(DATA EXTRACTS begins)

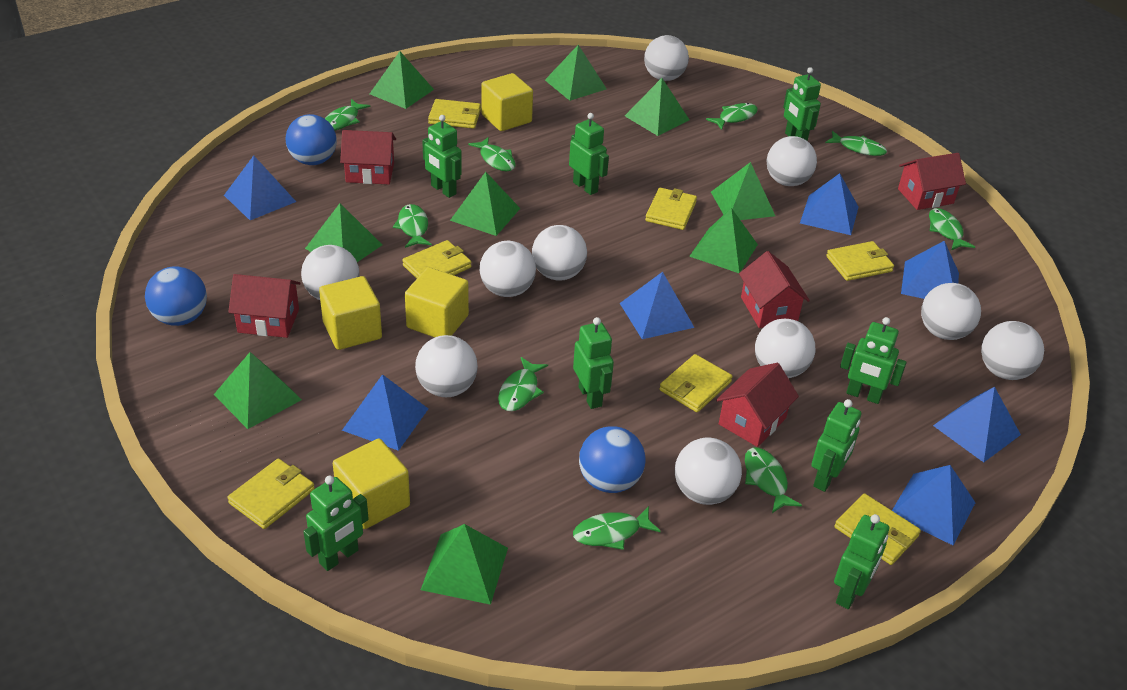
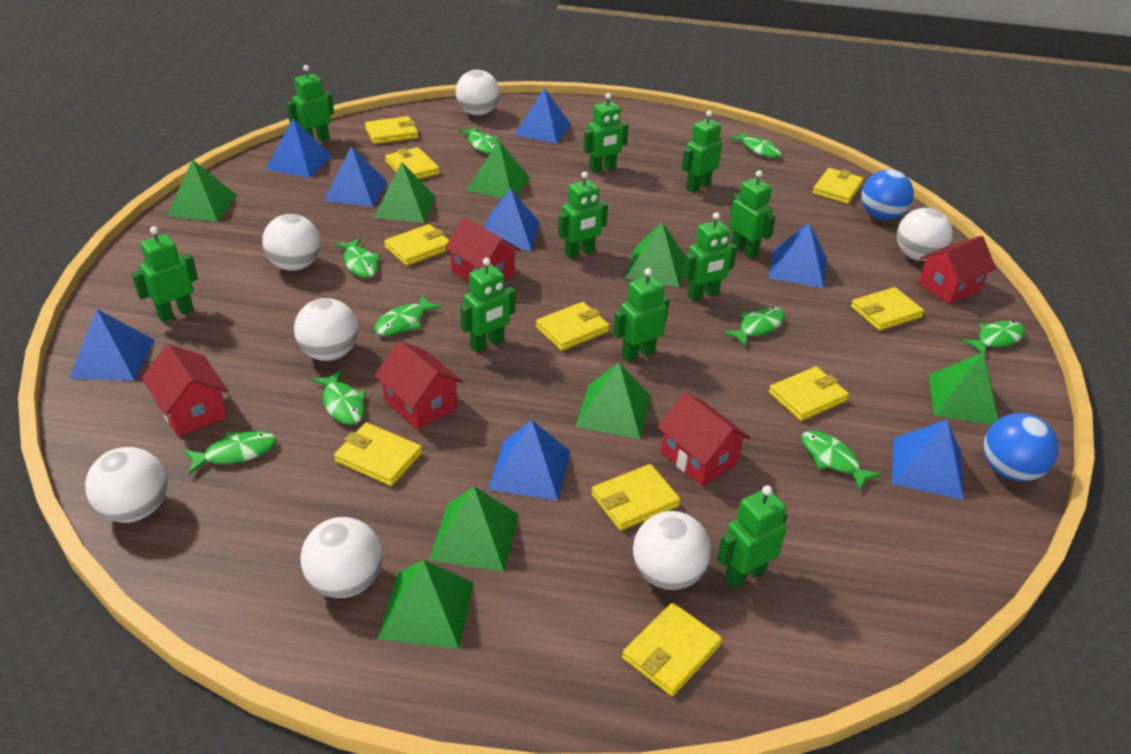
blue ball: 3 -> 2
blue pyramid: 7 -> 8
green pyramid: 9 -> 8
green robot: 8 -> 10
white ball: 10 -> 7
yellow cube: 4 -> 0
yellow wallet: 7 -> 10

(DATA EXTRACTS ends)

### WHAT YOU ARE ASKED TO DO:
Drop every picture, then write out the remaining entries above exactly as they appear.

### SOLUTION TO THE PROBLEM:
blue ball: 3 -> 2
blue pyramid: 7 -> 8
green pyramid: 9 -> 8
green robot: 8 -> 10
white ball: 10 -> 7
yellow cube: 4 -> 0
yellow wallet: 7 -> 10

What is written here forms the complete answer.